## [Data lines]
-- begin --

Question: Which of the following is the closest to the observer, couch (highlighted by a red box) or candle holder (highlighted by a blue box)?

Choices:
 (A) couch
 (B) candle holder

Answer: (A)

-- end --
-- begin --

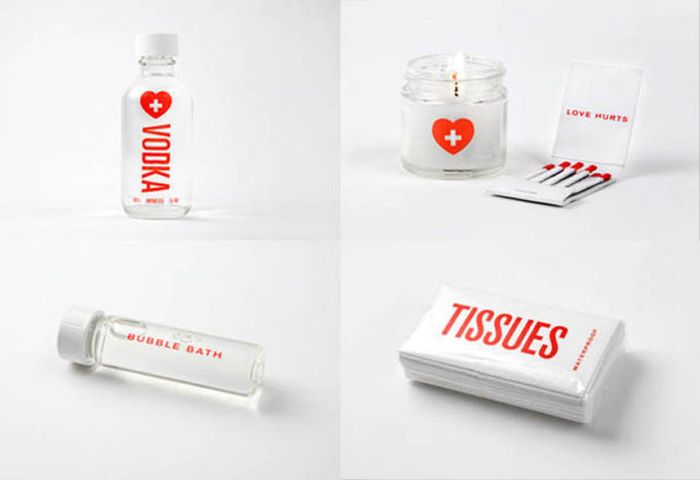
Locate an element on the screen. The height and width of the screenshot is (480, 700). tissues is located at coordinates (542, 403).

-- end --

Please print, word for word, the rows from the line containing "Question: Which of" through the line containing "(B) candle holder", including both of those lines.

## [Answer to this problem]
Question: Which of the following is the closest to the observer, couch (highlighted by a red box) or candle holder (highlighted by a blue box)?

Choices:
 (A) couch
 (B) candle holder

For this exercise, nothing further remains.